### What is required
Where a picture appears, leave it out, and print the rest of the records as they are.

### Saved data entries
= = =

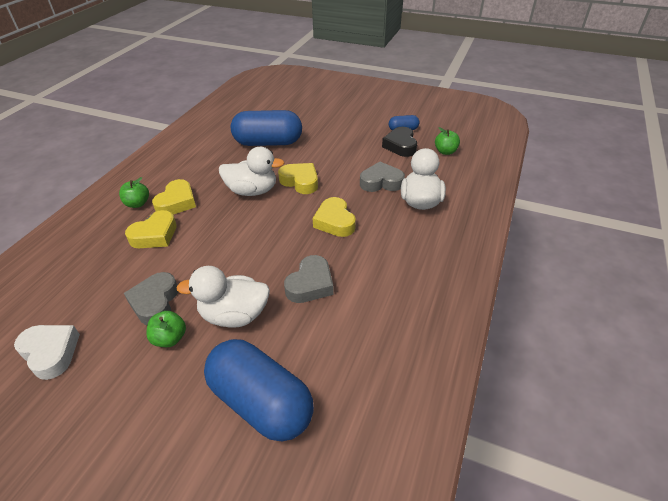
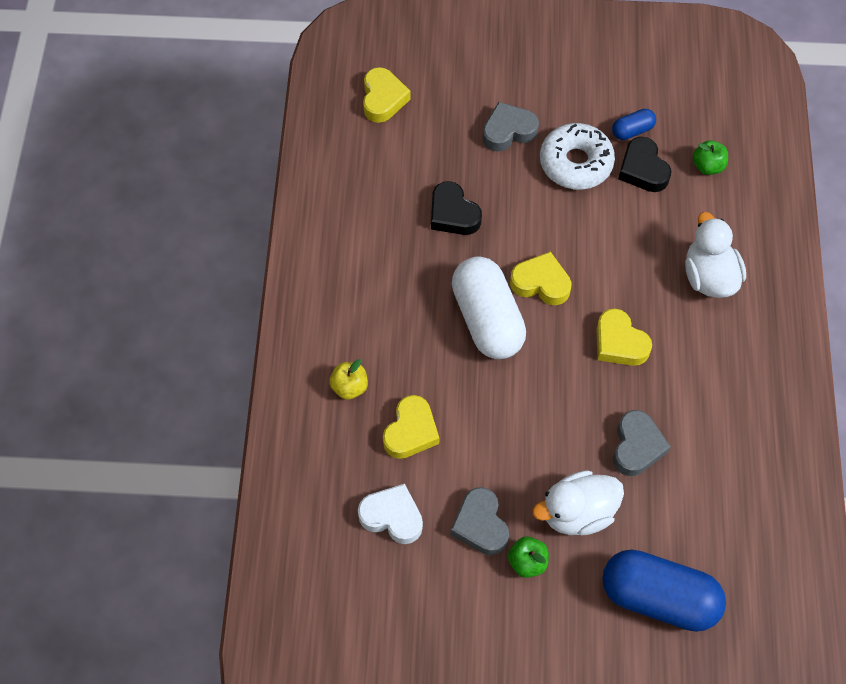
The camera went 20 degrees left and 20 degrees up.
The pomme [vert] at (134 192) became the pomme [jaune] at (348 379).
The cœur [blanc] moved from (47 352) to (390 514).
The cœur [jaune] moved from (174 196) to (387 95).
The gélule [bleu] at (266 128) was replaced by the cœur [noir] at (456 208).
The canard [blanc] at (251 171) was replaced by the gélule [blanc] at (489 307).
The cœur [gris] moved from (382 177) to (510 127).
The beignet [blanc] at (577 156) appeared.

= = =

### Result of the exercise
The camera went 20 degrees left and 20 degrees up.
The pomme [vert] at (134 192) became the pomme [jaune] at (348 379).
The cœur [blanc] moved from (47 352) to (390 514).
The cœur [jaune] moved from (174 196) to (387 95).
The gélule [bleu] at (266 128) was replaced by the cœur [noir] at (456 208).
The canard [blanc] at (251 171) was replaced by the gélule [blanc] at (489 307).
The cœur [gris] moved from (382 177) to (510 127).
The beignet [blanc] at (577 156) appeared.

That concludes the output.